### WHAT YOU ARE ASKED TO DO
Would you return, word for word, the lines of the data below from the line with "U201 pin PB3: N1 -> N2" through the line with "J1 pin 1: NET11 -> 0V", and no others?
Segment Start: THE DATA
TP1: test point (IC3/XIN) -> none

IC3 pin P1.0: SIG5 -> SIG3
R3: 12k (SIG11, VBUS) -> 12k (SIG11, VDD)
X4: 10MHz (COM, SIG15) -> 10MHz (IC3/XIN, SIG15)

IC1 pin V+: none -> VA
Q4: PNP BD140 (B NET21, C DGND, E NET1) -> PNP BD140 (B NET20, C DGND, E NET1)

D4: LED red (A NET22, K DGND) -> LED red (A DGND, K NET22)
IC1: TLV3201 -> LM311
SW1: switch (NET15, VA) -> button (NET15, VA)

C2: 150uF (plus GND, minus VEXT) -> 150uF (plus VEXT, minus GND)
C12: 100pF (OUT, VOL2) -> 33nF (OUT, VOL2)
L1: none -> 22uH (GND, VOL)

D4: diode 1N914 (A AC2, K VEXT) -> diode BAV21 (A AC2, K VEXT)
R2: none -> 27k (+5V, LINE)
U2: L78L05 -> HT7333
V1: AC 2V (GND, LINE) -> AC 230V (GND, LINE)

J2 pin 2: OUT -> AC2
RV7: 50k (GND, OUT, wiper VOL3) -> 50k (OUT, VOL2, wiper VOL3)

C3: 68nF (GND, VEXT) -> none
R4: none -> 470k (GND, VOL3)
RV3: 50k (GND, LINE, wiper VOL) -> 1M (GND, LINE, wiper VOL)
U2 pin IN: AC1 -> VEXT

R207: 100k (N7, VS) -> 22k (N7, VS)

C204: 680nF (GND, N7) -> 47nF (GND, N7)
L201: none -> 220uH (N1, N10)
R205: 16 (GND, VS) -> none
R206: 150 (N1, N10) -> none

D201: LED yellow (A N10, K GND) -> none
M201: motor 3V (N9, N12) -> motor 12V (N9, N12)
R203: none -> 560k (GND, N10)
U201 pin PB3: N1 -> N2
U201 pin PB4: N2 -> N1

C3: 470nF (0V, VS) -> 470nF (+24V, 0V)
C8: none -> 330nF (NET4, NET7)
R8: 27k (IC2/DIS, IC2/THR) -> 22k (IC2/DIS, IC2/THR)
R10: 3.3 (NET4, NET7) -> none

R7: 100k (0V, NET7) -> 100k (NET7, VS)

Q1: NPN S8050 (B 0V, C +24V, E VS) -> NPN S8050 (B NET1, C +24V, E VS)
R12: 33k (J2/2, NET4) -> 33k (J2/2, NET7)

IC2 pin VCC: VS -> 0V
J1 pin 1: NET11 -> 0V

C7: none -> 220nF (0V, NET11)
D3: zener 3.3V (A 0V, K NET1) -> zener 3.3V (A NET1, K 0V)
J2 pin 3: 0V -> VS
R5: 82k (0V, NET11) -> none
Segment End: THE DATA
### TASK RESULT
U201 pin PB3: N1 -> N2
U201 pin PB4: N2 -> N1

C3: 470nF (0V, VS) -> 470nF (+24V, 0V)
C8: none -> 330nF (NET4, NET7)
R8: 27k (IC2/DIS, IC2/THR) -> 22k (IC2/DIS, IC2/THR)
R10: 3.3 (NET4, NET7) -> none

R7: 100k (0V, NET7) -> 100k (NET7, VS)

Q1: NPN S8050 (B 0V, C +24V, E VS) -> NPN S8050 (B NET1, C +24V, E VS)
R12: 33k (J2/2, NET4) -> 33k (J2/2, NET7)

IC2 pin VCC: VS -> 0V
J1 pin 1: NET11 -> 0V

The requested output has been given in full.